> _Listed records_:
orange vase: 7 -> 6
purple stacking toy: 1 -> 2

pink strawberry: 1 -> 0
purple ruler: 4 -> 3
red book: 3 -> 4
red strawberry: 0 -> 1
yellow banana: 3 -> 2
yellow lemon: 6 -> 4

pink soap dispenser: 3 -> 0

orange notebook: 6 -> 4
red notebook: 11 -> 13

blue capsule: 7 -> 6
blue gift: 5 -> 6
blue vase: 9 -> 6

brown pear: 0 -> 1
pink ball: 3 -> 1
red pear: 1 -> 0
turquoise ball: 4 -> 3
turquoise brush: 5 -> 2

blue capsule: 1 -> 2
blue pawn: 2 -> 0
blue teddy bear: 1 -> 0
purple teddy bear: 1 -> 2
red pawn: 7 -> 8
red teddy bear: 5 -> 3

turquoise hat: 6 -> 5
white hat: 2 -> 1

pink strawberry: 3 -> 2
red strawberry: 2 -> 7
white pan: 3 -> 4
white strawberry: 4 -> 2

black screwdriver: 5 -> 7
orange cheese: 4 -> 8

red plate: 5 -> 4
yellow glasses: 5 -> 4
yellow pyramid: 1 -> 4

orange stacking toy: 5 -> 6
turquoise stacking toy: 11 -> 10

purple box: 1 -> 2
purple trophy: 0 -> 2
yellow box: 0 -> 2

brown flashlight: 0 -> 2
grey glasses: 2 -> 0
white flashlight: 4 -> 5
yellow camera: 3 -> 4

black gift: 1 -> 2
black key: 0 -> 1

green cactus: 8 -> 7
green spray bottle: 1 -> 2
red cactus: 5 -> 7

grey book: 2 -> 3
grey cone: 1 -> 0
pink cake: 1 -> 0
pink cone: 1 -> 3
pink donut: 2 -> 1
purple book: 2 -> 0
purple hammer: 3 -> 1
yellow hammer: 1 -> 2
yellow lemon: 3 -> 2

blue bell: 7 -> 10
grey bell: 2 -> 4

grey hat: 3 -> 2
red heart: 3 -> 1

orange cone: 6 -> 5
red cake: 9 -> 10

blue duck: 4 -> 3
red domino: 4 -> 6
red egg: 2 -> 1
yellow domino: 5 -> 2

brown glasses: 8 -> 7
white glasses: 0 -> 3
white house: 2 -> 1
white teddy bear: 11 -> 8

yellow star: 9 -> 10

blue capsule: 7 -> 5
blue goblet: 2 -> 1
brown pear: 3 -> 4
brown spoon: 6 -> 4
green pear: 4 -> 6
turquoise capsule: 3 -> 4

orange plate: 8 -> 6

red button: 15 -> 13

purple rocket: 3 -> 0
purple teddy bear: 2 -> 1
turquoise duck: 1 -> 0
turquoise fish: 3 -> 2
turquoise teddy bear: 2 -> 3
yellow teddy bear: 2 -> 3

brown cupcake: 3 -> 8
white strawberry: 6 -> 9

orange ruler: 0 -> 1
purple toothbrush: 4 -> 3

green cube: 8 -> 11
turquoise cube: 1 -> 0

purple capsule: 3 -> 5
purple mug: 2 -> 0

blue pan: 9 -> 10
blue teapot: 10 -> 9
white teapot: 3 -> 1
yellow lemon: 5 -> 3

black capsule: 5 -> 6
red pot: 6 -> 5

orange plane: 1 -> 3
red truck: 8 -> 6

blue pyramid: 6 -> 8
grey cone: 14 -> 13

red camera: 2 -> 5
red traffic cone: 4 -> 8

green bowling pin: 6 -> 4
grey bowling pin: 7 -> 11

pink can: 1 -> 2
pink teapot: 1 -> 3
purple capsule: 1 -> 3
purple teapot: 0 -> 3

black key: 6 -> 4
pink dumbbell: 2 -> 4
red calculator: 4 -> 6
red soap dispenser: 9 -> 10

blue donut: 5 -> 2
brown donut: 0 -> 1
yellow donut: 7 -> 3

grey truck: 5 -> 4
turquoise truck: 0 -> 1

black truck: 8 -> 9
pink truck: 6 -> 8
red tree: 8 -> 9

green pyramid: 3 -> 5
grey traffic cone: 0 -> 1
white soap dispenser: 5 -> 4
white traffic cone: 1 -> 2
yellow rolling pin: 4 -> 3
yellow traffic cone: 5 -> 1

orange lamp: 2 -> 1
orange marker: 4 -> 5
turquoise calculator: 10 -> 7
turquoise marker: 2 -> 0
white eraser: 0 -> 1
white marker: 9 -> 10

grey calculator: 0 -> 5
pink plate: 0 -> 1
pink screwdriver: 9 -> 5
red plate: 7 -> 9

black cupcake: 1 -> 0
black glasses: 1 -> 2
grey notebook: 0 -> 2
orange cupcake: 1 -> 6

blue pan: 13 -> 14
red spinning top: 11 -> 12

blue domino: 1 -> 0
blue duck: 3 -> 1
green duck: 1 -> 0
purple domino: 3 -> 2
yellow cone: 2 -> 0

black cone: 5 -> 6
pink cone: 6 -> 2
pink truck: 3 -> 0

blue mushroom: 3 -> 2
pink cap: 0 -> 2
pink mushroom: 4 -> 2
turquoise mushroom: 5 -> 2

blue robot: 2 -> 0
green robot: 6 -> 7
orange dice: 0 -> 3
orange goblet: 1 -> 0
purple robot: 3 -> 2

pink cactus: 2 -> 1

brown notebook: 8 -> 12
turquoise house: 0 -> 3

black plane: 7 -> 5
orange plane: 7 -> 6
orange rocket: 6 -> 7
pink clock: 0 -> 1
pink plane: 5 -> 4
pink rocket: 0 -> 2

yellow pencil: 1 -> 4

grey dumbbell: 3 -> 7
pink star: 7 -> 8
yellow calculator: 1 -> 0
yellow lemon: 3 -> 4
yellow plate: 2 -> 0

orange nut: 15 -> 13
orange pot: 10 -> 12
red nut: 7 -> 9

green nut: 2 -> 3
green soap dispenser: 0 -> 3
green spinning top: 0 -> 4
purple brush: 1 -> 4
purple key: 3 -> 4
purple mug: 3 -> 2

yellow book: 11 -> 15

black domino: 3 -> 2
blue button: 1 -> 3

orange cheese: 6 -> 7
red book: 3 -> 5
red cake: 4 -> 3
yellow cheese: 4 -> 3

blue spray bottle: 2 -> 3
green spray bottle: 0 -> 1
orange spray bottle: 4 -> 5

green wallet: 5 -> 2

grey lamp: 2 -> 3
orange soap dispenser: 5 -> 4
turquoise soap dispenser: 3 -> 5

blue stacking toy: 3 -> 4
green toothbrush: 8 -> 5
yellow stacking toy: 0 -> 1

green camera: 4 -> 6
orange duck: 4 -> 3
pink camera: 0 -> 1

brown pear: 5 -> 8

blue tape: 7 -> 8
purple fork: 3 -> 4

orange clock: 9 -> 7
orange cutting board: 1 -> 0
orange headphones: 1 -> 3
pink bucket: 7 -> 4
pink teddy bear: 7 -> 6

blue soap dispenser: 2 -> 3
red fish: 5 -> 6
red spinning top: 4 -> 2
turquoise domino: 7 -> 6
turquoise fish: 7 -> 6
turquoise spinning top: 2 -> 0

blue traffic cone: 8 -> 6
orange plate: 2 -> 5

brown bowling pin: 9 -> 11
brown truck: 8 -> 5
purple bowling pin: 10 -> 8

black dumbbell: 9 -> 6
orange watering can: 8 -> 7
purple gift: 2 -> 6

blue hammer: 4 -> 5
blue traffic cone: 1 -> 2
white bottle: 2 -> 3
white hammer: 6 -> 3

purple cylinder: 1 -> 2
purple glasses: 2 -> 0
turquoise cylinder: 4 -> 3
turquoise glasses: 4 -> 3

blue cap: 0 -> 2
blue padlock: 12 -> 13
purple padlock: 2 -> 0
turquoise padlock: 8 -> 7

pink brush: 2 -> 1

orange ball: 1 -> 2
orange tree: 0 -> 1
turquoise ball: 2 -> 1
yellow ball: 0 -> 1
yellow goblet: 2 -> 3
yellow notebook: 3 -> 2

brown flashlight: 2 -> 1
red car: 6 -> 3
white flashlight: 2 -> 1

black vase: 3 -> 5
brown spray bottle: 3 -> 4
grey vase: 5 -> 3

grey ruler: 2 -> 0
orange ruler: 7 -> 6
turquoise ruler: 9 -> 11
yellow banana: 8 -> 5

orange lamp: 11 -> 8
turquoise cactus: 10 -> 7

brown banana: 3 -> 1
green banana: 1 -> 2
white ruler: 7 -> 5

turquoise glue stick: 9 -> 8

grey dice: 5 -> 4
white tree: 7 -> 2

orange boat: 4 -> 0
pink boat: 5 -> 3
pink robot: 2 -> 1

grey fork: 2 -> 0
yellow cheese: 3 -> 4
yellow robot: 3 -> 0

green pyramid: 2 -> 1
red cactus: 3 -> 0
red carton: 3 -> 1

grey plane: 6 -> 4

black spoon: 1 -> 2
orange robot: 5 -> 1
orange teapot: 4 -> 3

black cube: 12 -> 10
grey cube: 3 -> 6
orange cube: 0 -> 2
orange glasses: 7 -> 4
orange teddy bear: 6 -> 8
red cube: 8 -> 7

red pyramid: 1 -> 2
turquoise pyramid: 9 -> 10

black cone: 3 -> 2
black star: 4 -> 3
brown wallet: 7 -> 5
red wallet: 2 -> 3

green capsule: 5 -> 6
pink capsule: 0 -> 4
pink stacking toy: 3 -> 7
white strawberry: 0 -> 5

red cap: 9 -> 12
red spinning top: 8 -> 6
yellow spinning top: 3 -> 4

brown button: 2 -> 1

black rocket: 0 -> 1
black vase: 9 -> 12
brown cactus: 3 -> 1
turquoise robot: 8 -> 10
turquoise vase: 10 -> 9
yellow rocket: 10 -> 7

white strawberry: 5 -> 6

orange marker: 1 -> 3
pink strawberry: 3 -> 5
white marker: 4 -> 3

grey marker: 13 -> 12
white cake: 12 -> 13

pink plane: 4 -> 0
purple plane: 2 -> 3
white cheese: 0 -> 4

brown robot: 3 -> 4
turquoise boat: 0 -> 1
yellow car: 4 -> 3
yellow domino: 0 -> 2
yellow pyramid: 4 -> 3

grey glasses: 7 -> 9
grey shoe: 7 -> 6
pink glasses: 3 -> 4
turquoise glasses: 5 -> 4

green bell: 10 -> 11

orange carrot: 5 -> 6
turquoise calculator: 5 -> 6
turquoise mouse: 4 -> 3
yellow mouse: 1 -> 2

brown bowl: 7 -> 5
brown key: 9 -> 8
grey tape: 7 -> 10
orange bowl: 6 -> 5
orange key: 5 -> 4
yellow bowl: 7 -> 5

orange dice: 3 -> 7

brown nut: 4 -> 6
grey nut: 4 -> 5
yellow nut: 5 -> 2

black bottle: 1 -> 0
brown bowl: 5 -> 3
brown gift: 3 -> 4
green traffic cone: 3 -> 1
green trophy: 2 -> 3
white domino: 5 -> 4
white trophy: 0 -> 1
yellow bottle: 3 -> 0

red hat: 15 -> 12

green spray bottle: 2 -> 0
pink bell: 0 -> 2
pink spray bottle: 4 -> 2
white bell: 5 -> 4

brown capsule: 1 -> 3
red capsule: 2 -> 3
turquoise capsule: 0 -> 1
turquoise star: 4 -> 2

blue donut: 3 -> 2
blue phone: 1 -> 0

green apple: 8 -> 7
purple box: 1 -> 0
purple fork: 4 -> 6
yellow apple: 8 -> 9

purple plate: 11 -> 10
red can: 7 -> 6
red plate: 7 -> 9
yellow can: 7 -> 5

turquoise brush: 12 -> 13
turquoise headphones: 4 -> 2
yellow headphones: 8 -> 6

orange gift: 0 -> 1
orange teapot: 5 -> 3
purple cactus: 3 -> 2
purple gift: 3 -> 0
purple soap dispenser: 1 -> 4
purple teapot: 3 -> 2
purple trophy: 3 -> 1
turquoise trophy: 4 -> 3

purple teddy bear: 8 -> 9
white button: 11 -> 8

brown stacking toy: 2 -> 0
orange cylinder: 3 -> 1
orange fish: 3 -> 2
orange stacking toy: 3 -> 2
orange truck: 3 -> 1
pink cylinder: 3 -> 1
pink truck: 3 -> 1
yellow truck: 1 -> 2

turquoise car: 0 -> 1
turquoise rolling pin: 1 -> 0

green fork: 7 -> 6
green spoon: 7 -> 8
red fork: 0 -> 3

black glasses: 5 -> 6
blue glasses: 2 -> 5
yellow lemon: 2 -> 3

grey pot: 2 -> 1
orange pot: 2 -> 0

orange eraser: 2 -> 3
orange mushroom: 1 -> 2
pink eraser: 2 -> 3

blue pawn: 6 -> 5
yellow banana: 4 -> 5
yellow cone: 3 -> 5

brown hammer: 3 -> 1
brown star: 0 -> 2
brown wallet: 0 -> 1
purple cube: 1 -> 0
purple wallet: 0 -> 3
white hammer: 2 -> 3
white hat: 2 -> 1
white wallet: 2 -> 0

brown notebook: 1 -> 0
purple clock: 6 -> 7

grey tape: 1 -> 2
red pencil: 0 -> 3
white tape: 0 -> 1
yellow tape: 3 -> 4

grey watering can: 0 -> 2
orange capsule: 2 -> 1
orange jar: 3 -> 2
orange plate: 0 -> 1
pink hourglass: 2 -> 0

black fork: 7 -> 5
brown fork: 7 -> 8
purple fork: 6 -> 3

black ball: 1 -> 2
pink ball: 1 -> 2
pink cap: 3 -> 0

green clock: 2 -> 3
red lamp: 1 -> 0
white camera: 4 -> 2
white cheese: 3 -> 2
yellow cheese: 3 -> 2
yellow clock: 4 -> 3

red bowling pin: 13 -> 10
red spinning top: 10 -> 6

> _Prompt_: What you return should be the lines from the start of the data through the line with "red domino: 4 -> 6", quoted exactly and nothing more.

> _Exercise response_:
orange vase: 7 -> 6
purple stacking toy: 1 -> 2

pink strawberry: 1 -> 0
purple ruler: 4 -> 3
red book: 3 -> 4
red strawberry: 0 -> 1
yellow banana: 3 -> 2
yellow lemon: 6 -> 4

pink soap dispenser: 3 -> 0

orange notebook: 6 -> 4
red notebook: 11 -> 13

blue capsule: 7 -> 6
blue gift: 5 -> 6
blue vase: 9 -> 6

brown pear: 0 -> 1
pink ball: 3 -> 1
red pear: 1 -> 0
turquoise ball: 4 -> 3
turquoise brush: 5 -> 2

blue capsule: 1 -> 2
blue pawn: 2 -> 0
blue teddy bear: 1 -> 0
purple teddy bear: 1 -> 2
red pawn: 7 -> 8
red teddy bear: 5 -> 3

turquoise hat: 6 -> 5
white hat: 2 -> 1

pink strawberry: 3 -> 2
red strawberry: 2 -> 7
white pan: 3 -> 4
white strawberry: 4 -> 2

black screwdriver: 5 -> 7
orange cheese: 4 -> 8

red plate: 5 -> 4
yellow glasses: 5 -> 4
yellow pyramid: 1 -> 4

orange stacking toy: 5 -> 6
turquoise stacking toy: 11 -> 10

purple box: 1 -> 2
purple trophy: 0 -> 2
yellow box: 0 -> 2

brown flashlight: 0 -> 2
grey glasses: 2 -> 0
white flashlight: 4 -> 5
yellow camera: 3 -> 4

black gift: 1 -> 2
black key: 0 -> 1

green cactus: 8 -> 7
green spray bottle: 1 -> 2
red cactus: 5 -> 7

grey book: 2 -> 3
grey cone: 1 -> 0
pink cake: 1 -> 0
pink cone: 1 -> 3
pink donut: 2 -> 1
purple book: 2 -> 0
purple hammer: 3 -> 1
yellow hammer: 1 -> 2
yellow lemon: 3 -> 2

blue bell: 7 -> 10
grey bell: 2 -> 4

grey hat: 3 -> 2
red heart: 3 -> 1

orange cone: 6 -> 5
red cake: 9 -> 10

blue duck: 4 -> 3
red domino: 4 -> 6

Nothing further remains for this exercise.